_EXERCISE DESCRIPTION_
Quote the records that follow in full, leaving the pictures out.

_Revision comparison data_
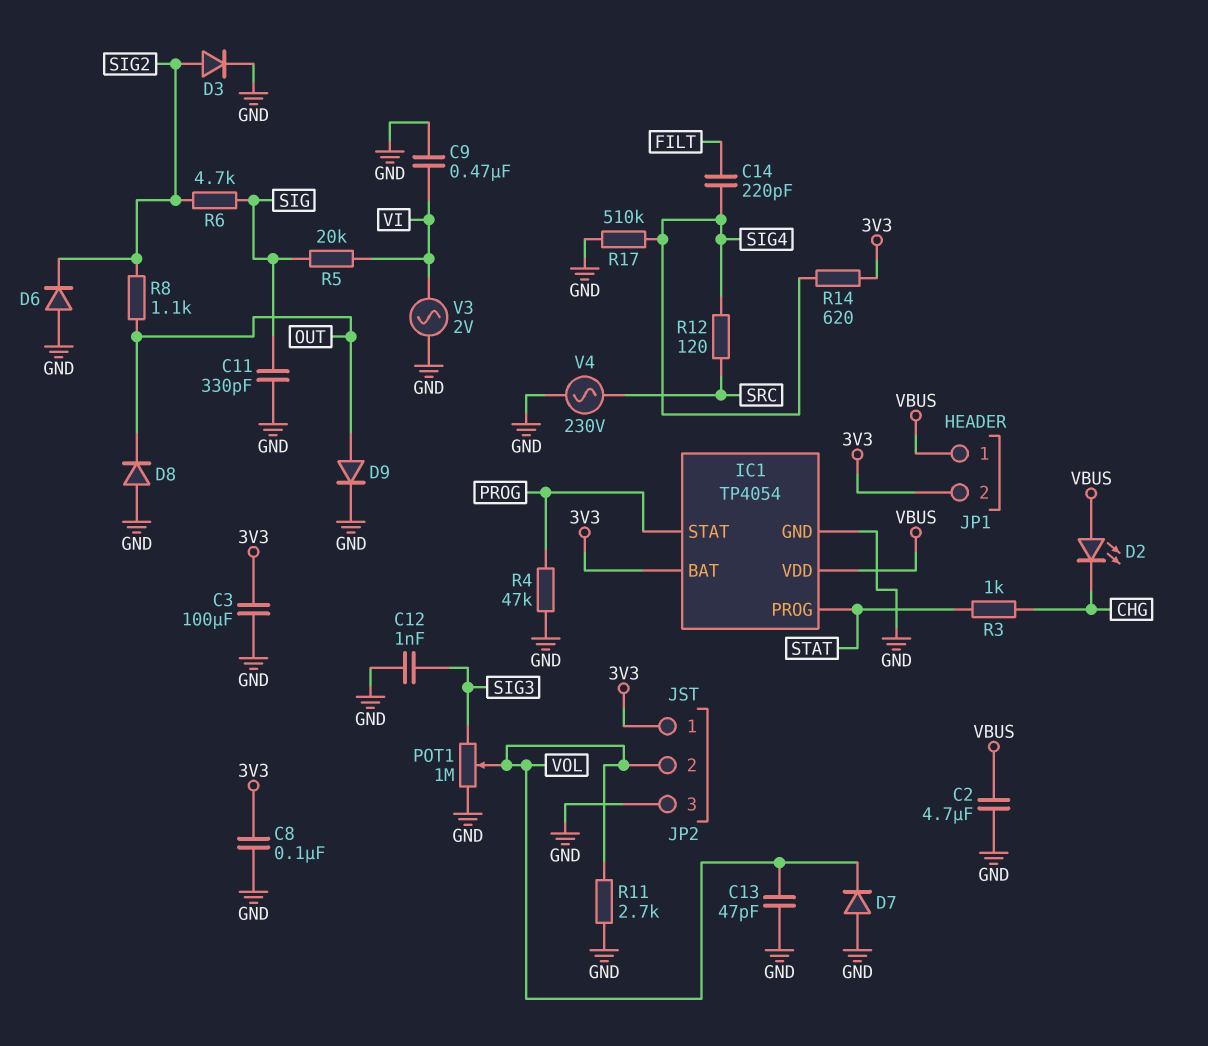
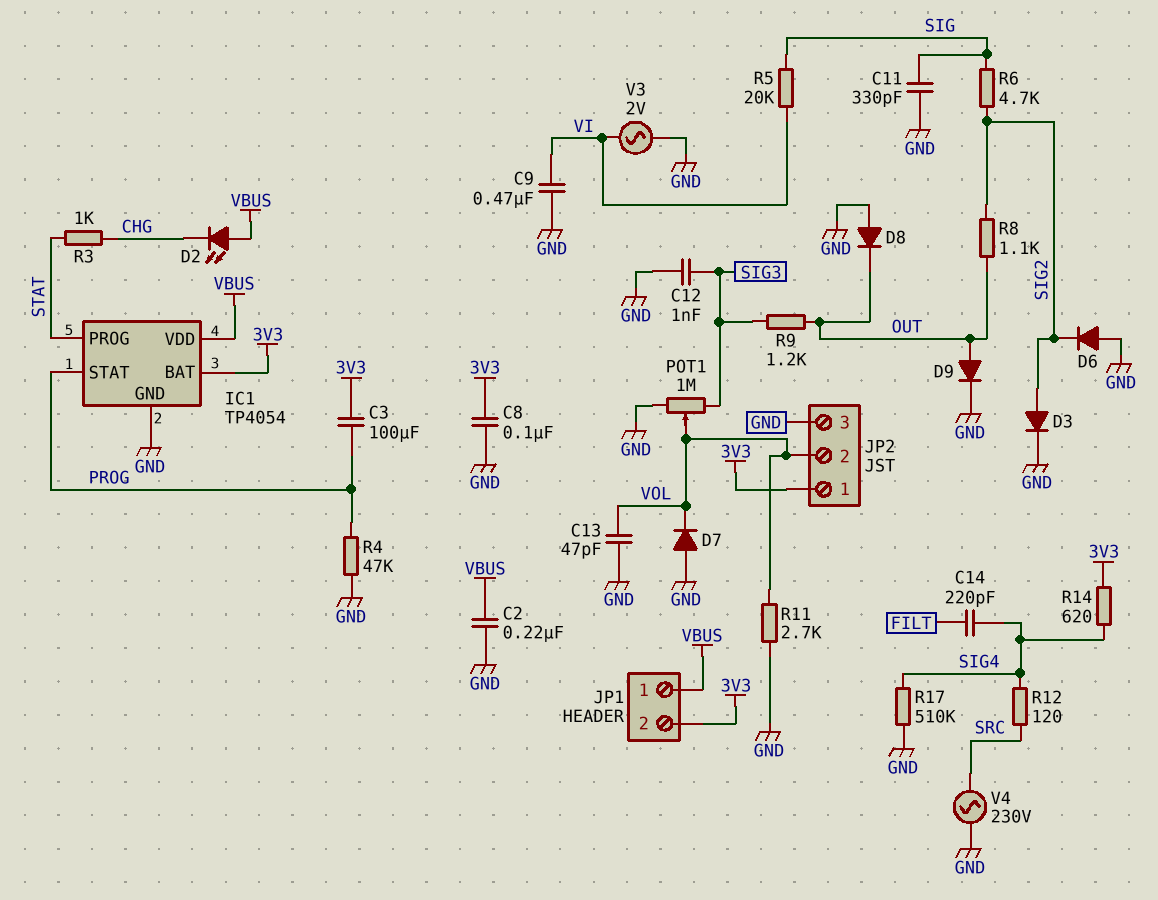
C2: 4.7uF (GND, VBUS) -> 220nF (GND, VBUS)
C3: 100uF (3V3, GND) -> 100uF (3V3, PROG)
R9: none -> 1.2k (OUT, SIG3)

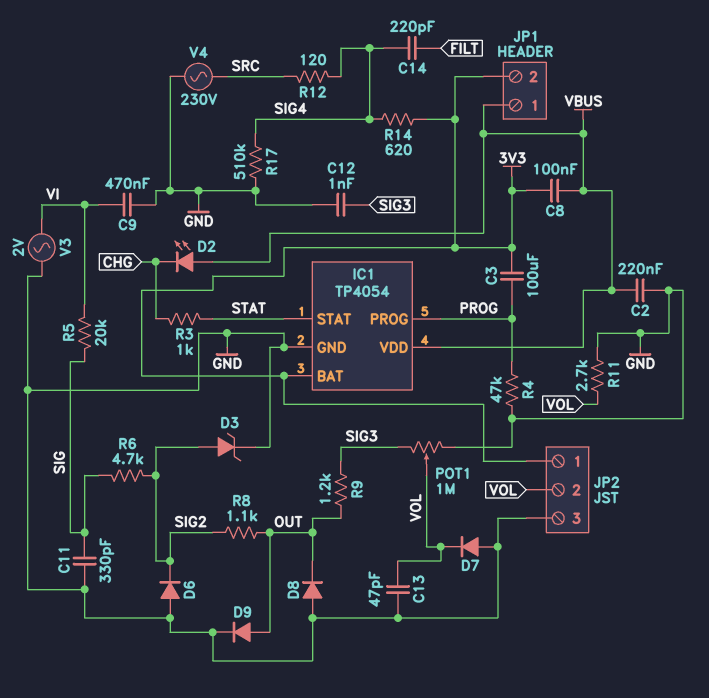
C8: 100nF (3V3, GND) -> 100nF (3V3, VBUS)
D3: diode (A SIG2, K GND) -> zener (A SIG2, K GND)
IC1 pin PROG: STAT -> PROG
IC1 pin STAT: PROG -> STAT

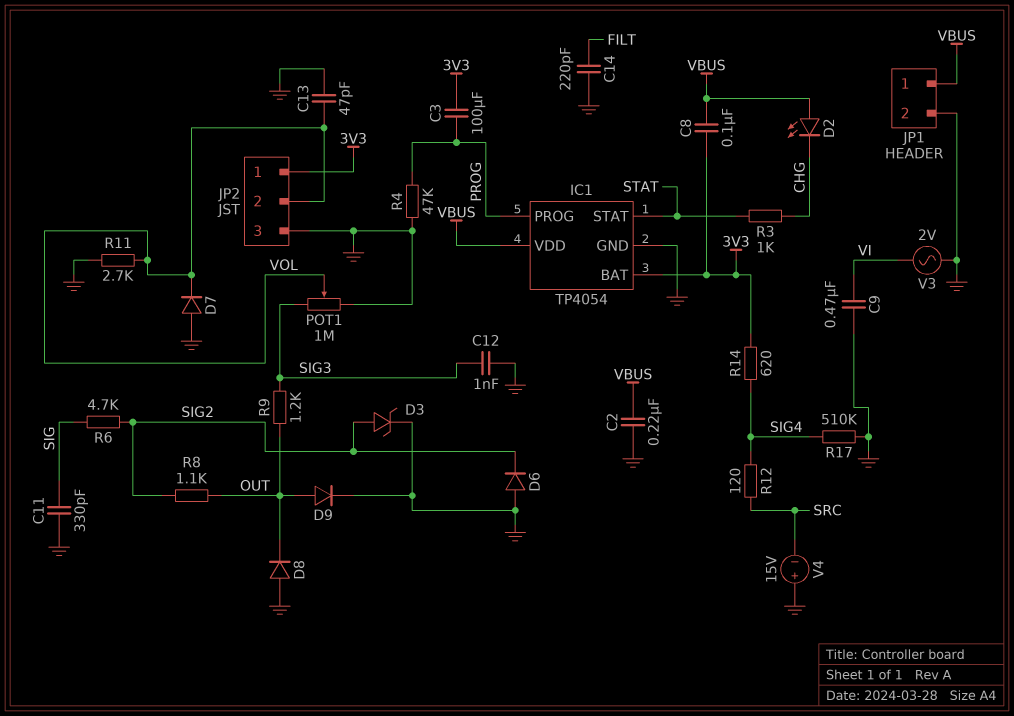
C14: 220pF (FILT, SIG4) -> 220pF (FILT, GND)
JP1 pin 2: 3V3 -> GND
R5: 20k (SIG, VI) -> none
V4: AC 230V (GND, SRC) -> 15V (plus GND, minus SRC)

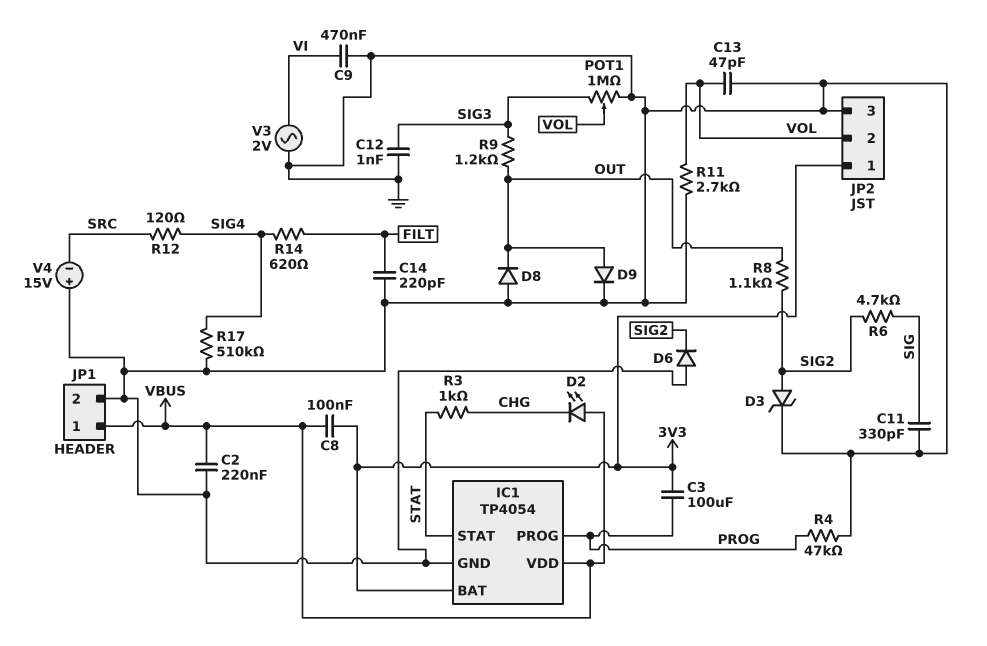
D7: diode (A GND, K VOL) -> none
R14: 620 (3V3, SIG4) -> 620 (FILT, SIG4)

_REPLY TO THE EXERCISE_
C2: 4.7uF (GND, VBUS) -> 220nF (GND, VBUS)
C3: 100uF (3V3, GND) -> 100uF (3V3, PROG)
R9: none -> 1.2k (OUT, SIG3)

C8: 100nF (3V3, GND) -> 100nF (3V3, VBUS)
D3: diode (A SIG2, K GND) -> zener (A SIG2, K GND)
IC1 pin PROG: STAT -> PROG
IC1 pin STAT: PROG -> STAT

C14: 220pF (FILT, SIG4) -> 220pF (FILT, GND)
JP1 pin 2: 3V3 -> GND
R5: 20k (SIG, VI) -> none
V4: AC 230V (GND, SRC) -> 15V (plus GND, minus SRC)

D7: diode (A GND, K VOL) -> none
R14: 620 (3V3, SIG4) -> 620 (FILT, SIG4)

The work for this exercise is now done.